■ **What to produce**: Only lines holding the word "orange" are needed; copy each of them from the material.

——————

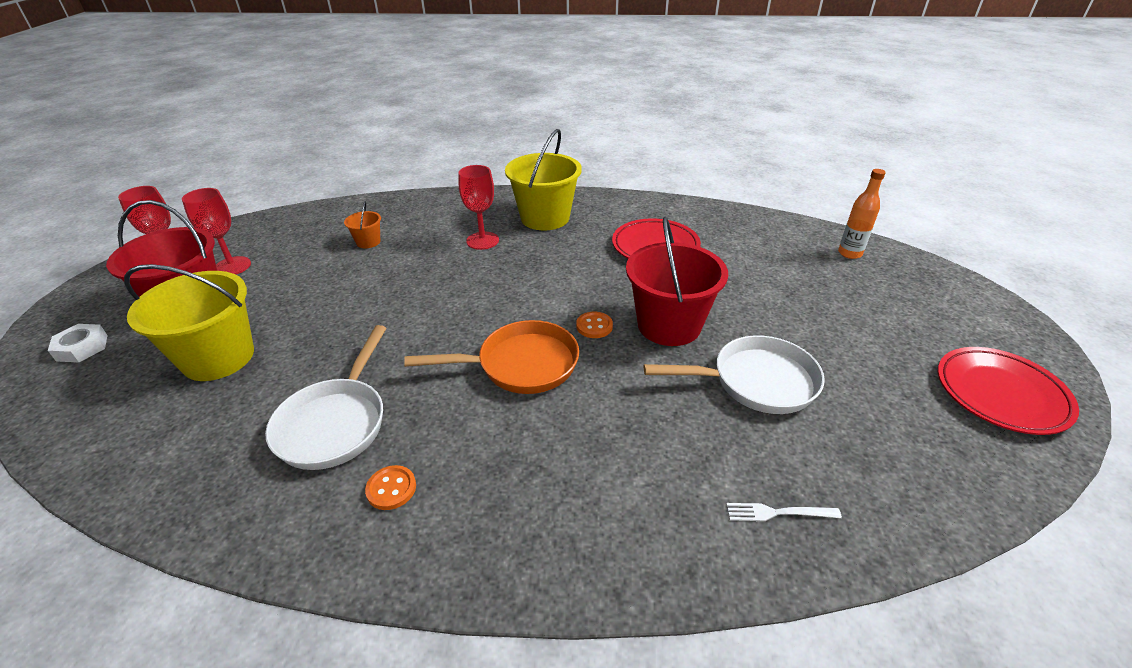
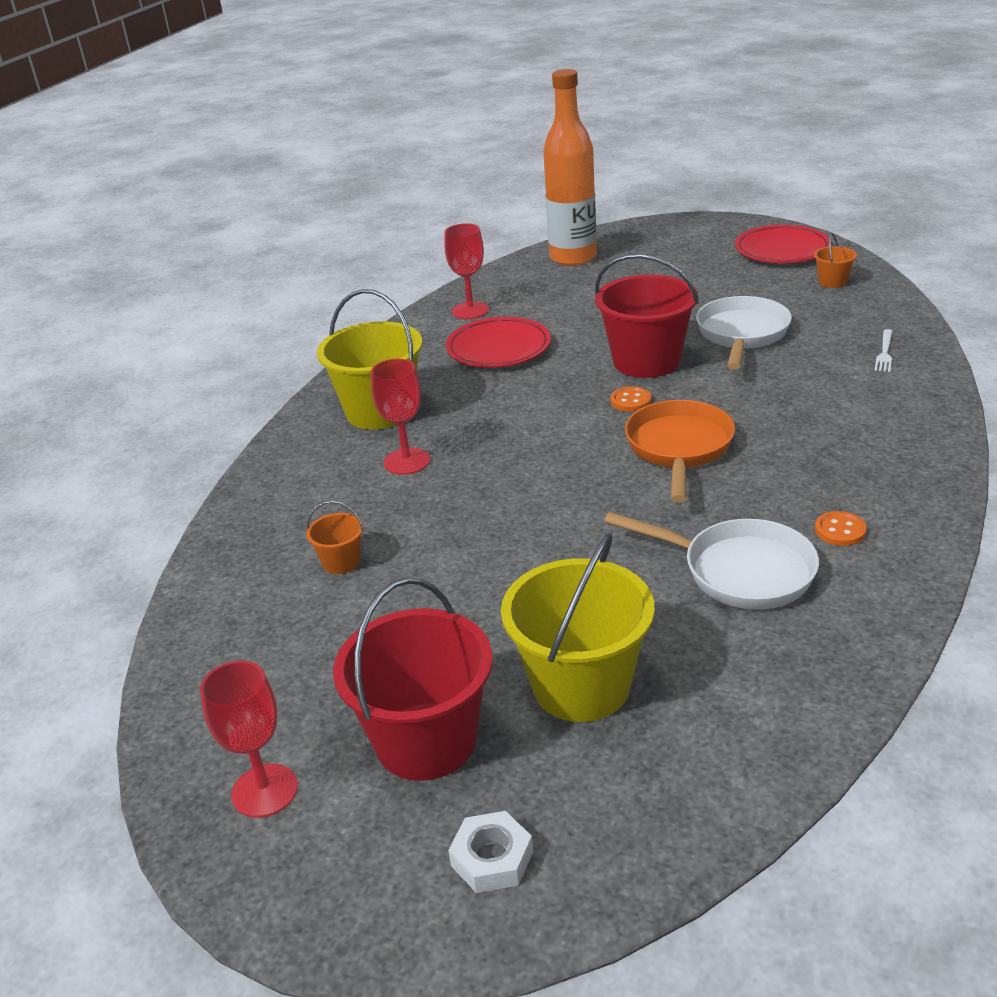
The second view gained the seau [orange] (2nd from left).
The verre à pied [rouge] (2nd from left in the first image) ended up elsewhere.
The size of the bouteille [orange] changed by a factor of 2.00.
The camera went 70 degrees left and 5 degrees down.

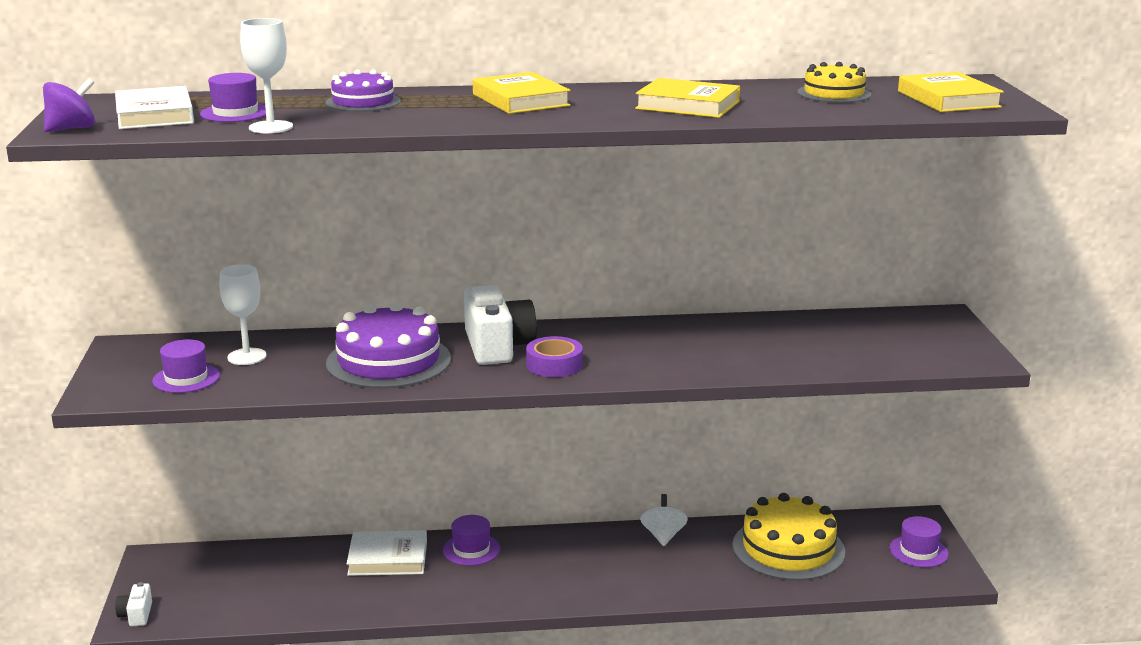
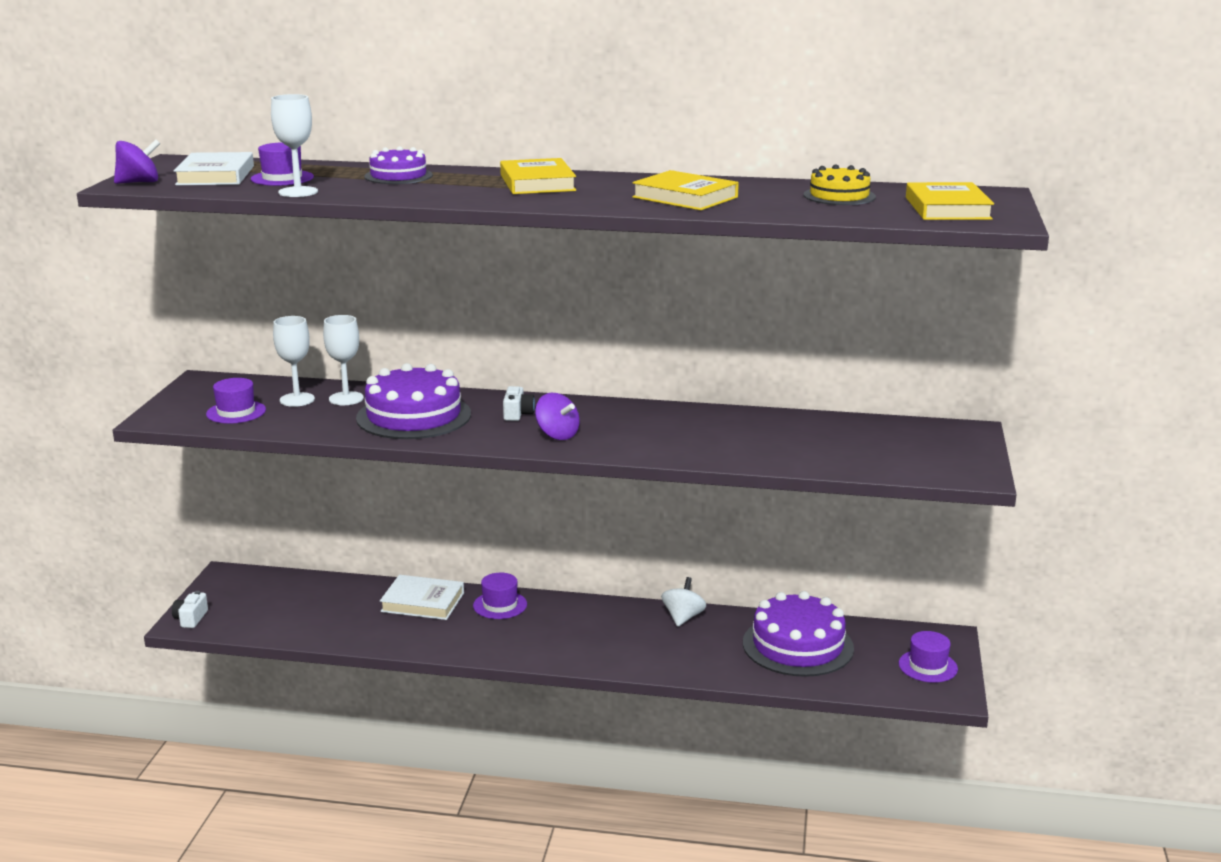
The second view gained the verre à pied [blanc] (3rd from left).
Where the ruban adhésif [violet] stood, the toupie [violet] (2nd from left) came to stand.
What was the gâteau [jaune] (1st from left) turned into the gâteau [violet] (3rd from left).
The size of the appareil photo [blanc] (2nd from left) changed by a factor of 0.48.
The camera went 15 degrees right and 0 degrees up.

——————

■ **Final answer**:
The second view gained the seau [orange] (2nd from left).
The size of the bouteille [orange] changed by a factor of 2.00.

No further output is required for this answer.